=== TASK TO CARRY OUT ===
All lines of the records below that contain the word "white" must be listed.

(AVAILABLE RECORDS)

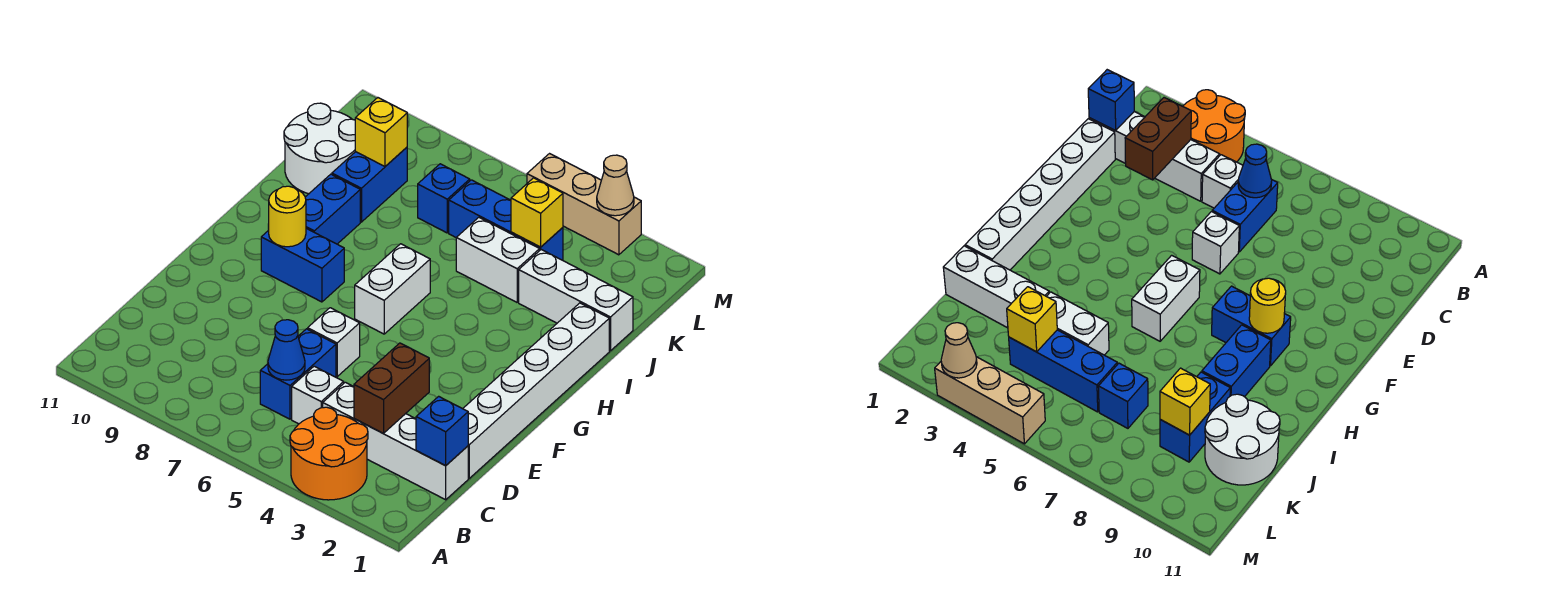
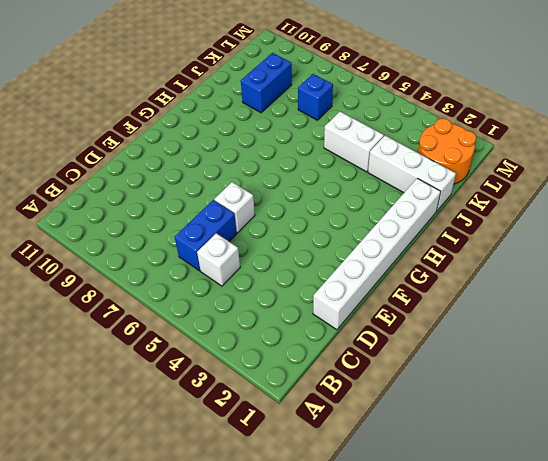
orange round brick K1:L2 level 1 -> orange round brick A3:B4 level 1
none -> white brick C1:C4 level 1
none -> white brick G6:H6 level 1
none -> blue brick G8:G9 level 1

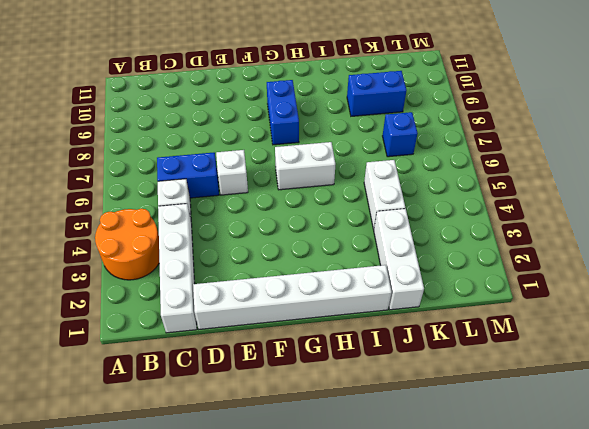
none -> blue brick H9:I9 level 1
none -> white round brick J10:K11 level 1
none -> blue brick K4:K6 level 1

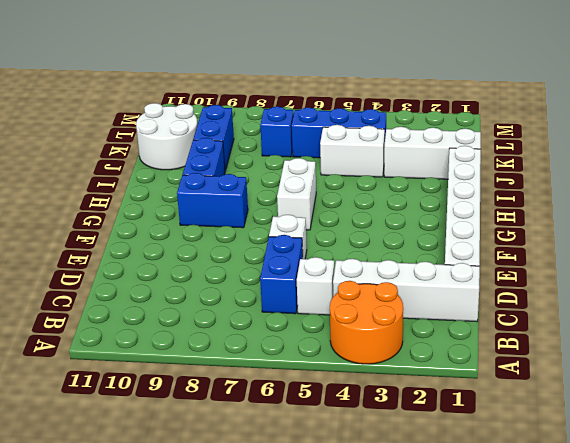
none -> tan brick M3:M5 level 1
none -> blue brick C1 level 2
none -> brown brick C3:D3 level 2

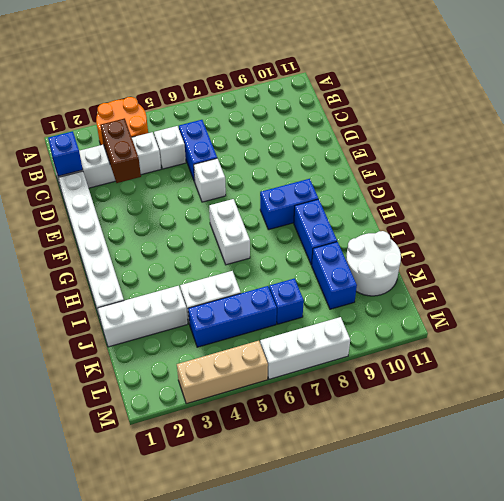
white brick M6:M8 level 1 -> none
none -> blue cone C6 level 2
none -> yellow round brick G9 level 2
none -> yellow brick K4 level 2

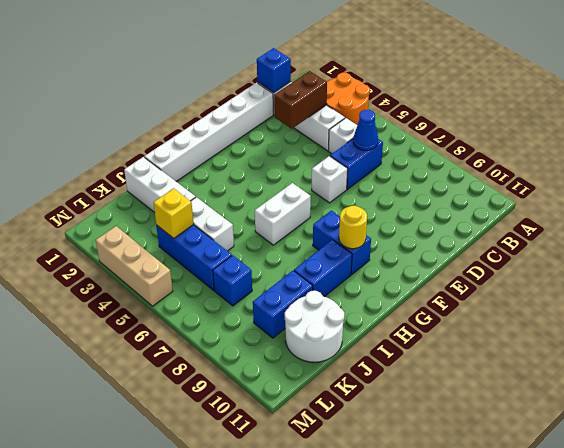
none -> yellow brick K9 level 2
none -> tan cone M3 level 2

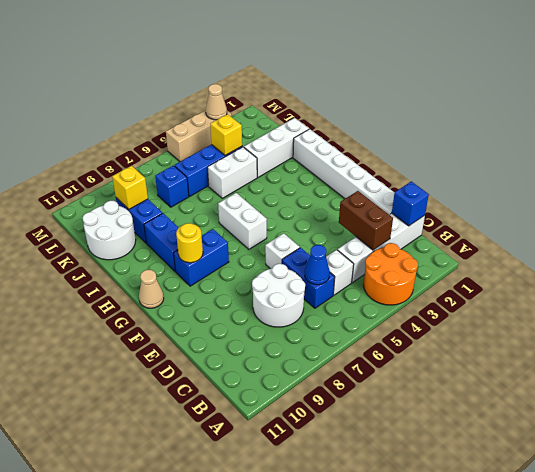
white round brick C7:D8 level 1 -> none
tan cone G11 level 1 -> none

(End AVAILABLE RECORDS)

=== FINISHED EXERCISE ===
none -> white brick C1:C4 level 1
none -> white brick G6:H6 level 1
none -> white round brick J10:K11 level 1
white brick M6:M8 level 1 -> none
white round brick C7:D8 level 1 -> none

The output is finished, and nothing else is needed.